* [Work order]: An exact transcription is needed of the lines below from the one with "R1: 3.3k (+12V, U1/DIS) -> none" through the one with "R2: 20 (CNT2, COM) -> 20 (+12V, CNT2)", with no other lines and no pictures.

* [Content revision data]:

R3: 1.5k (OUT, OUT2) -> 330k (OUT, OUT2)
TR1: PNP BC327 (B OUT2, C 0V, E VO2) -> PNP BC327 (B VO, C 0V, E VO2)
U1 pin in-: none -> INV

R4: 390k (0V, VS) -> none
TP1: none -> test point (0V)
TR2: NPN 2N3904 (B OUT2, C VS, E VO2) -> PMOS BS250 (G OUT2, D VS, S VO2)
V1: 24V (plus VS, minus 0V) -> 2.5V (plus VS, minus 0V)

...

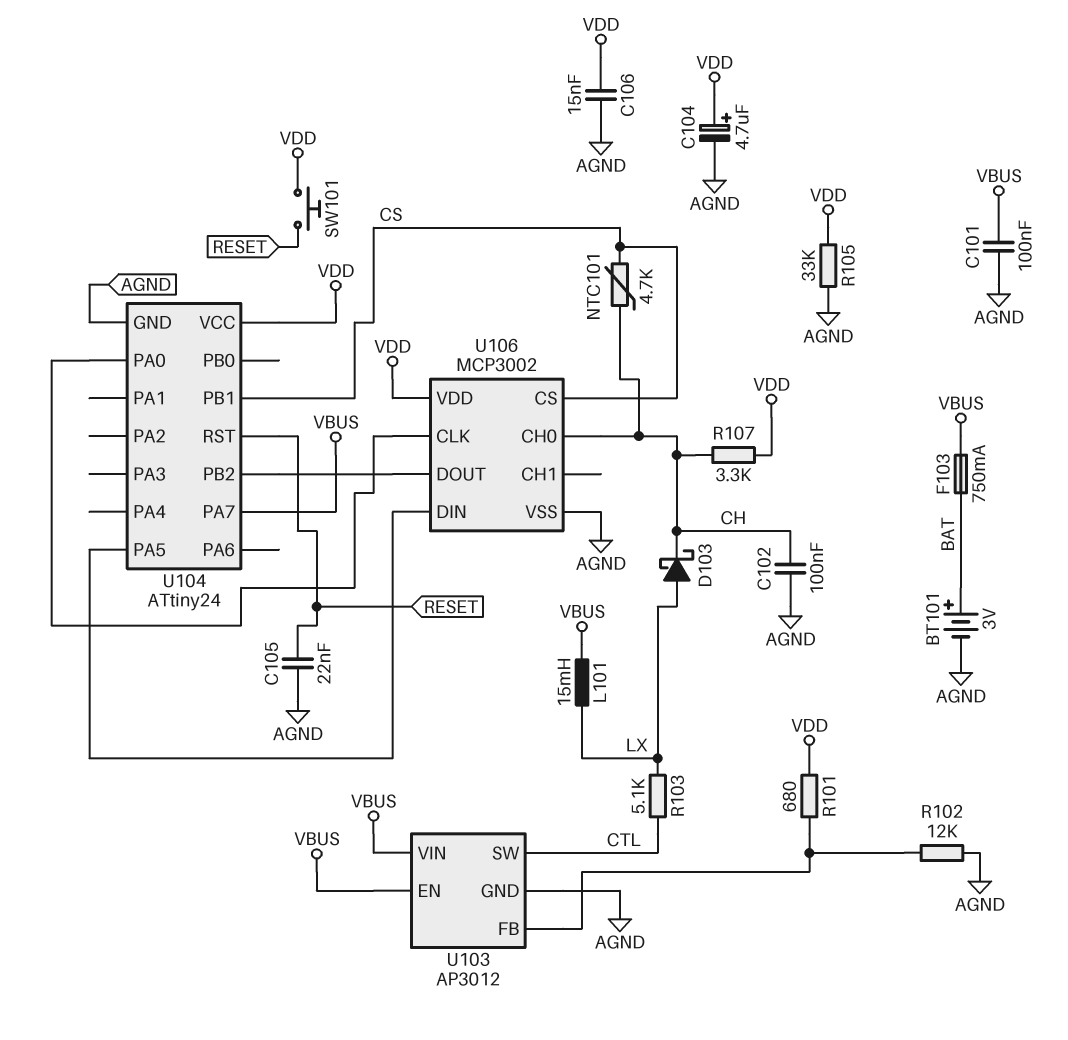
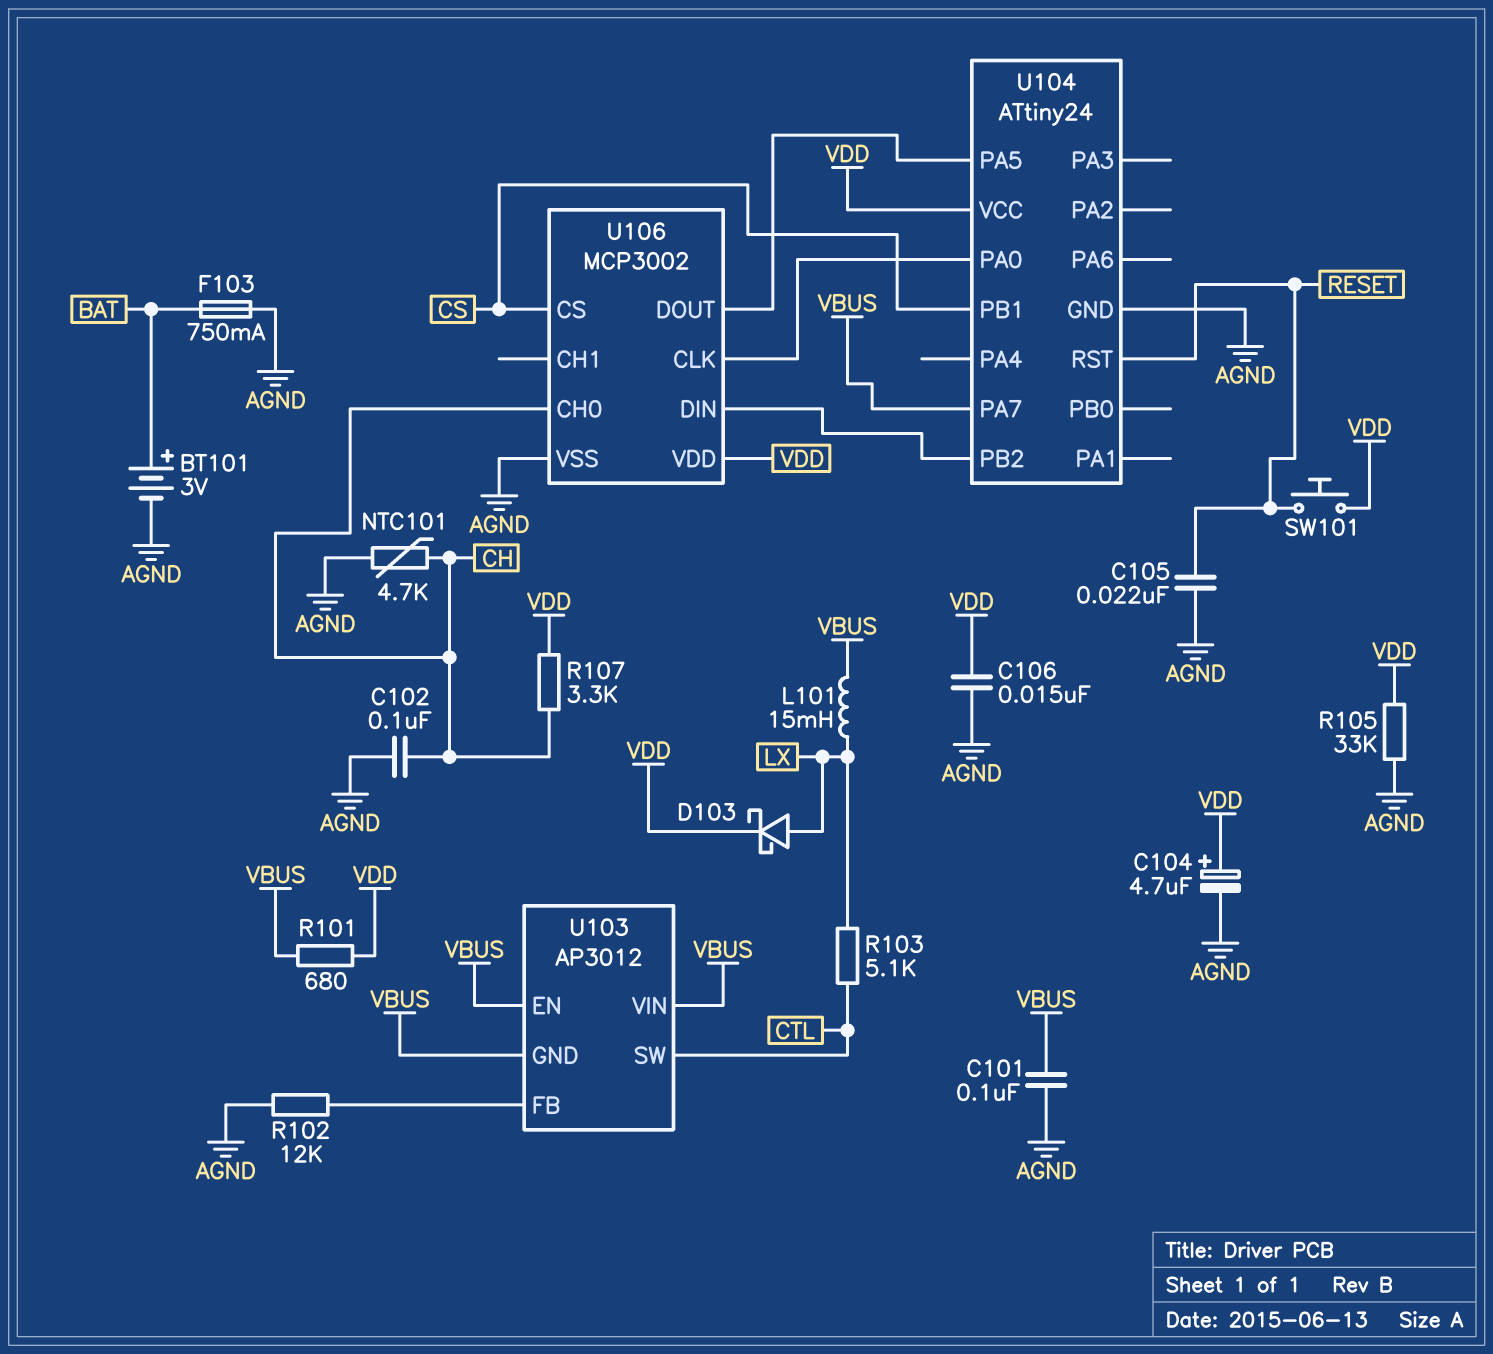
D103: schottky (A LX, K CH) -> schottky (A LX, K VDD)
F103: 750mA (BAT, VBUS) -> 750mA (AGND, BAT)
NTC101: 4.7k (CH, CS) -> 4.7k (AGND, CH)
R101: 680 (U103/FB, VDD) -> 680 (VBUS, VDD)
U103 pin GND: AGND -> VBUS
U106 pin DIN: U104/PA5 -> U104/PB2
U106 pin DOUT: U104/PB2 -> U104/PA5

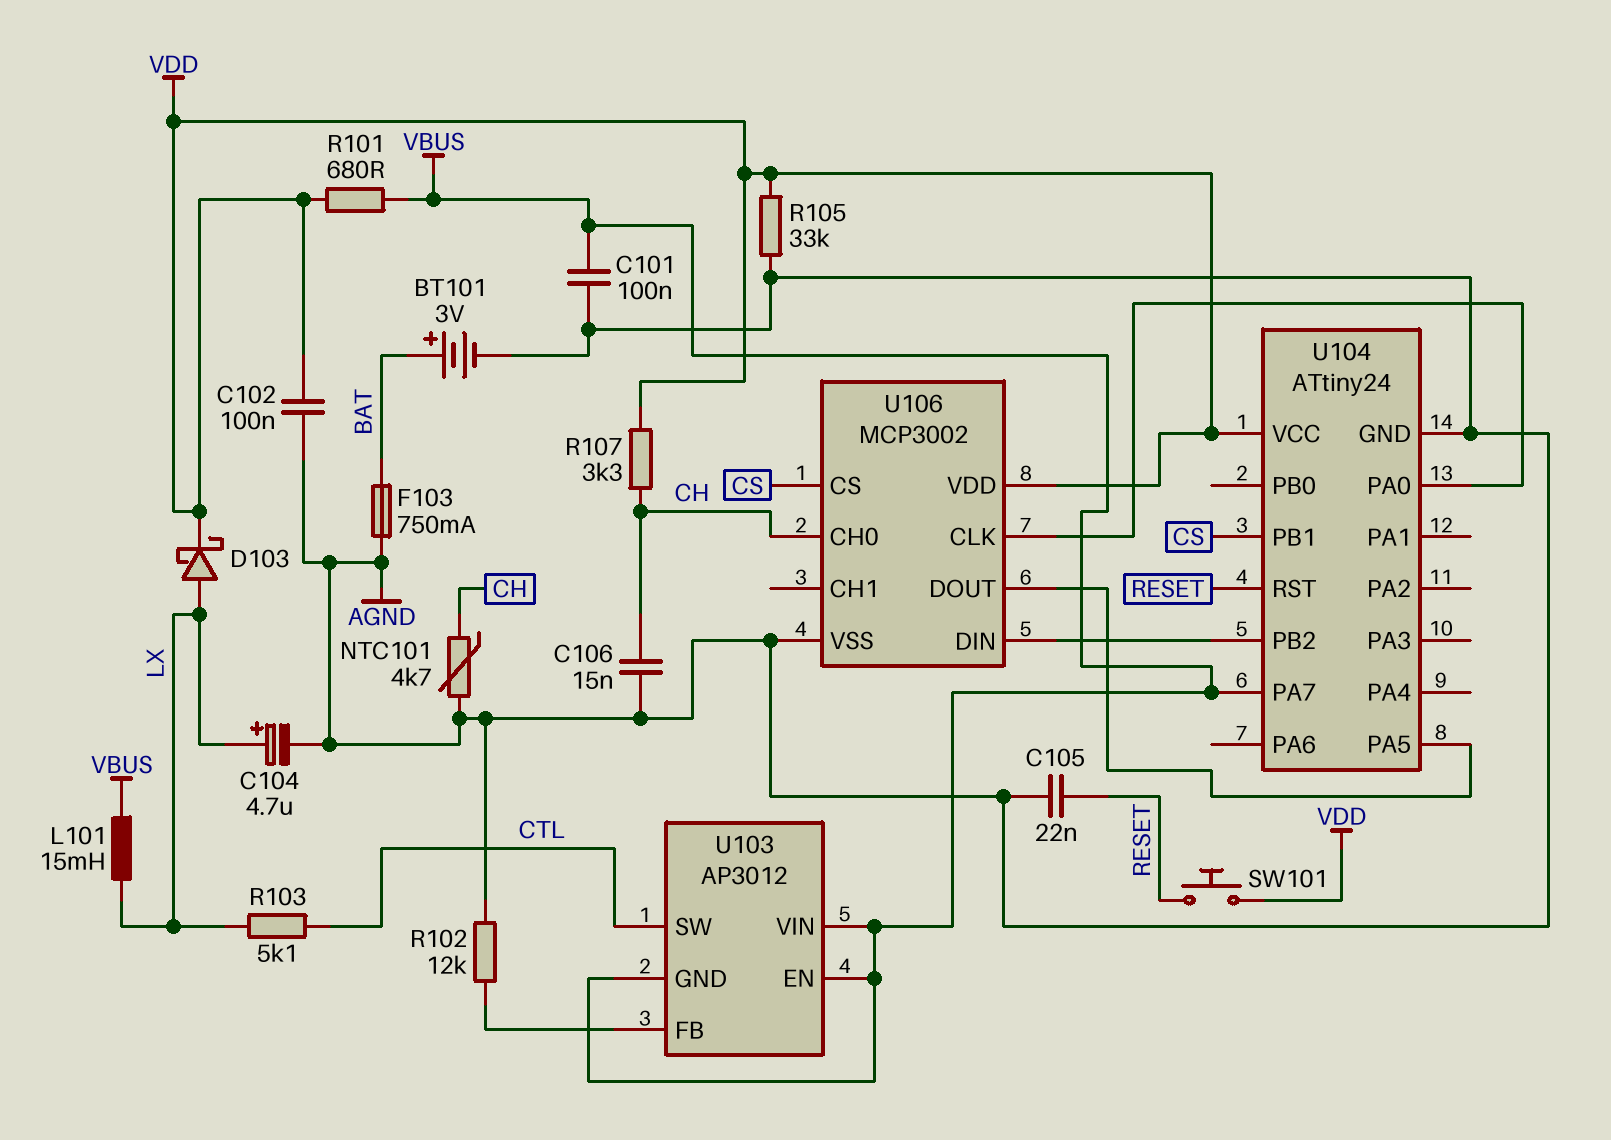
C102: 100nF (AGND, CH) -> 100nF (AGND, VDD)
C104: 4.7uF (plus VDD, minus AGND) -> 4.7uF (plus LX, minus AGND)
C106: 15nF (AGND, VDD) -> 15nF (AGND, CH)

* * *

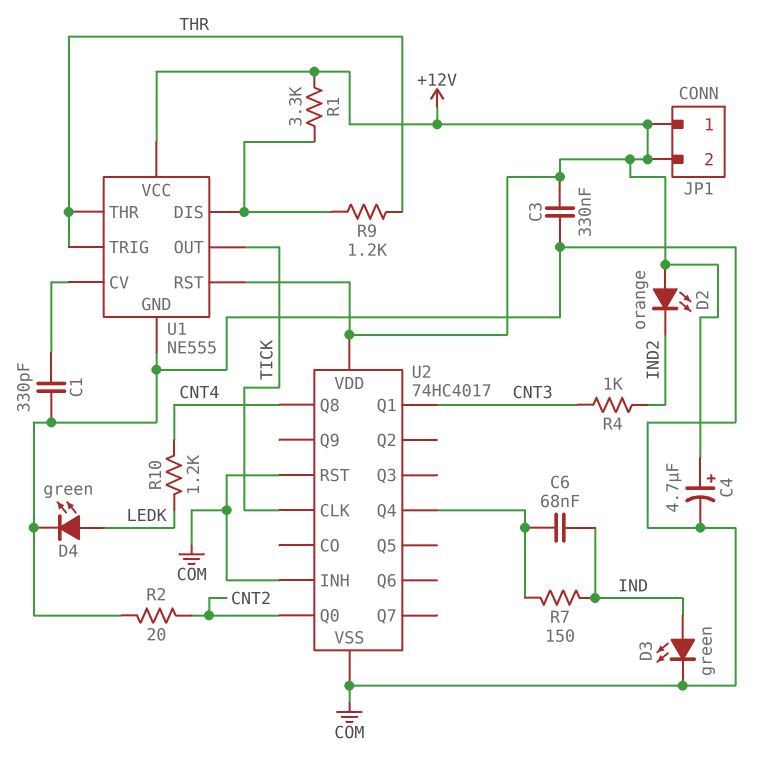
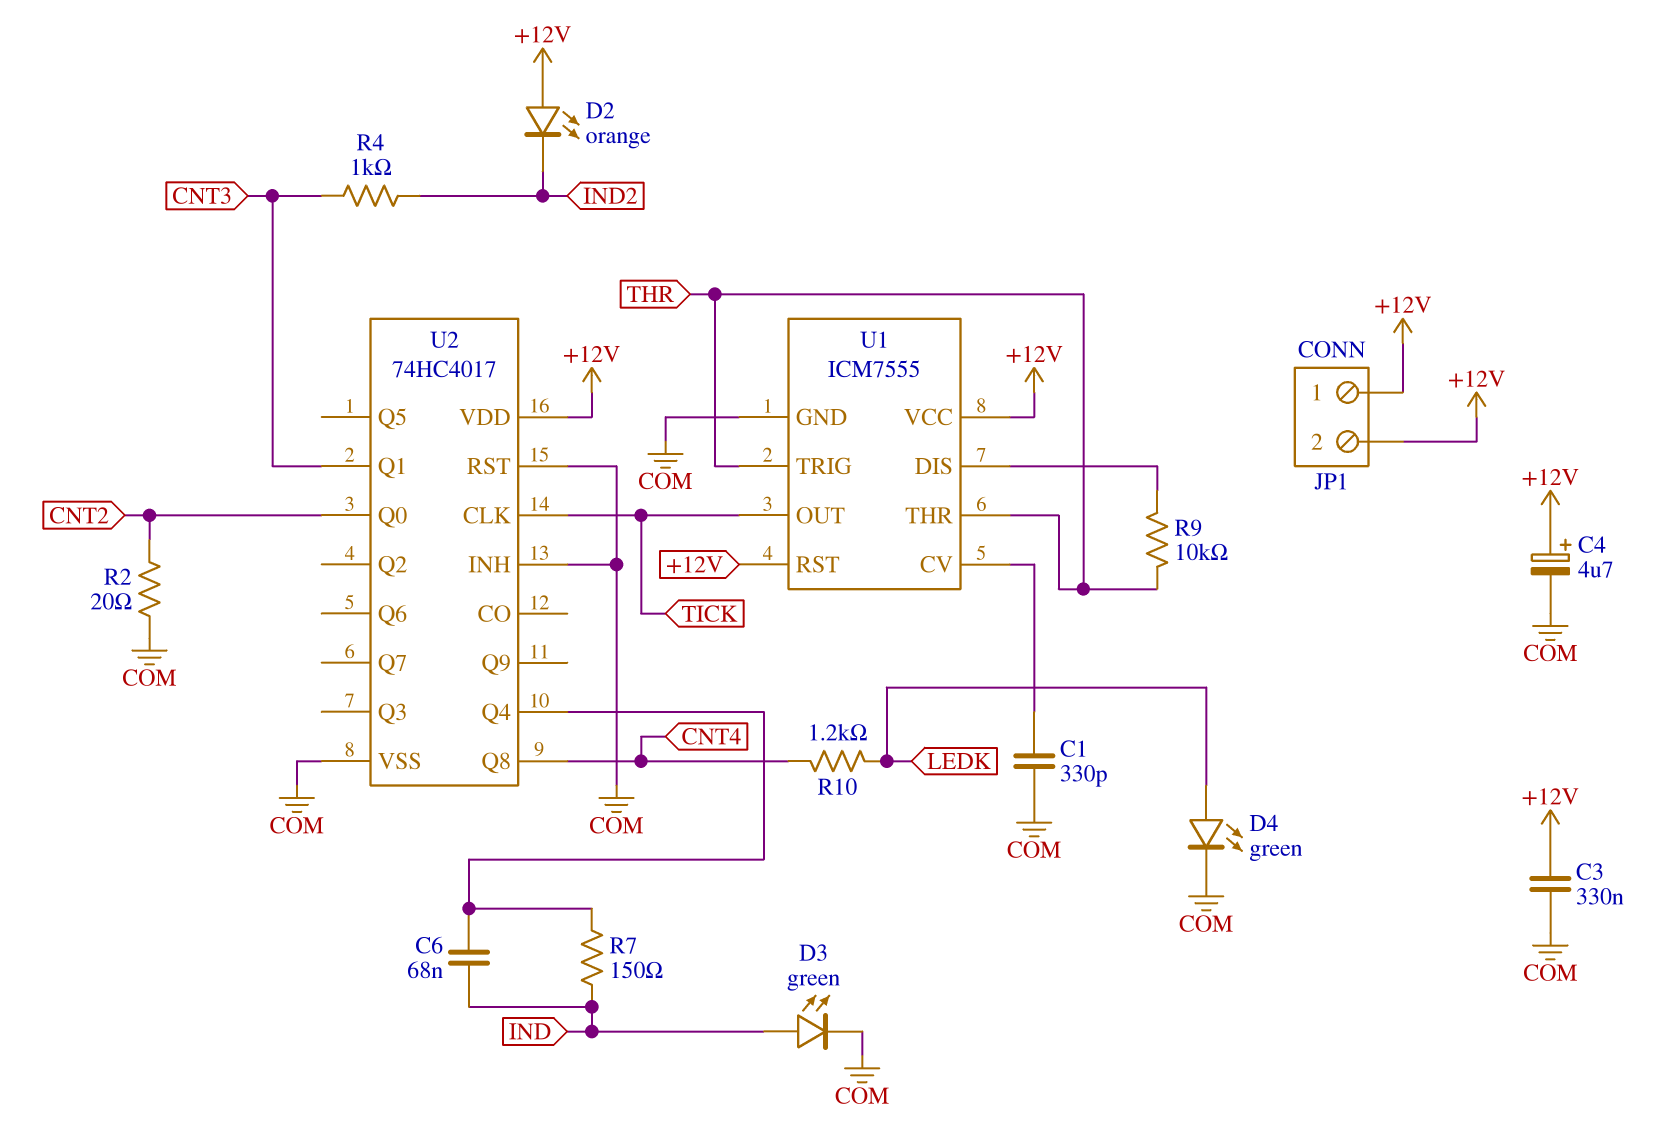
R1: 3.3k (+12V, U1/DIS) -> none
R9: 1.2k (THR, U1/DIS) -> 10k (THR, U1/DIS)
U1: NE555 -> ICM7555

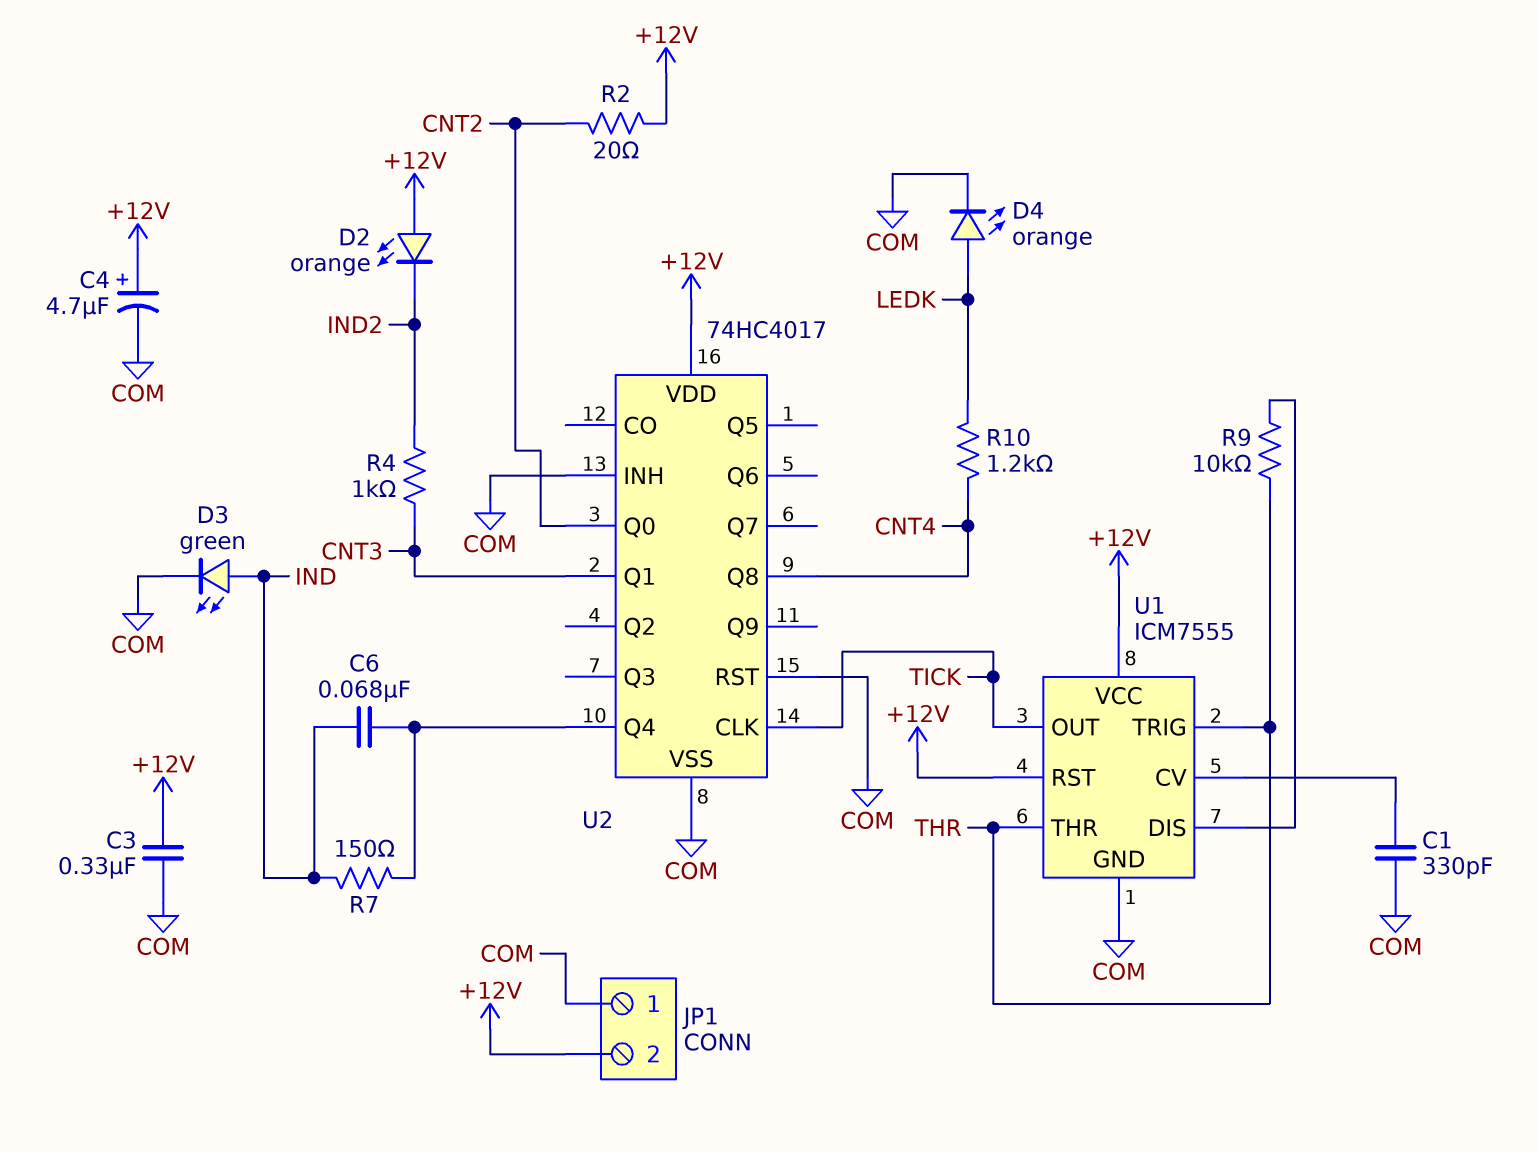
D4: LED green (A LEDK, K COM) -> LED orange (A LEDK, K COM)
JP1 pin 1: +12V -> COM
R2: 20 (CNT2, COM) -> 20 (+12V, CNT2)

* [Solution for this exercise]:
R1: 3.3k (+12V, U1/DIS) -> none
R9: 1.2k (THR, U1/DIS) -> 10k (THR, U1/DIS)
U1: NE555 -> ICM7555

D4: LED green (A LEDK, K COM) -> LED orange (A LEDK, K COM)
JP1 pin 1: +12V -> COM
R2: 20 (CNT2, COM) -> 20 (+12V, CNT2)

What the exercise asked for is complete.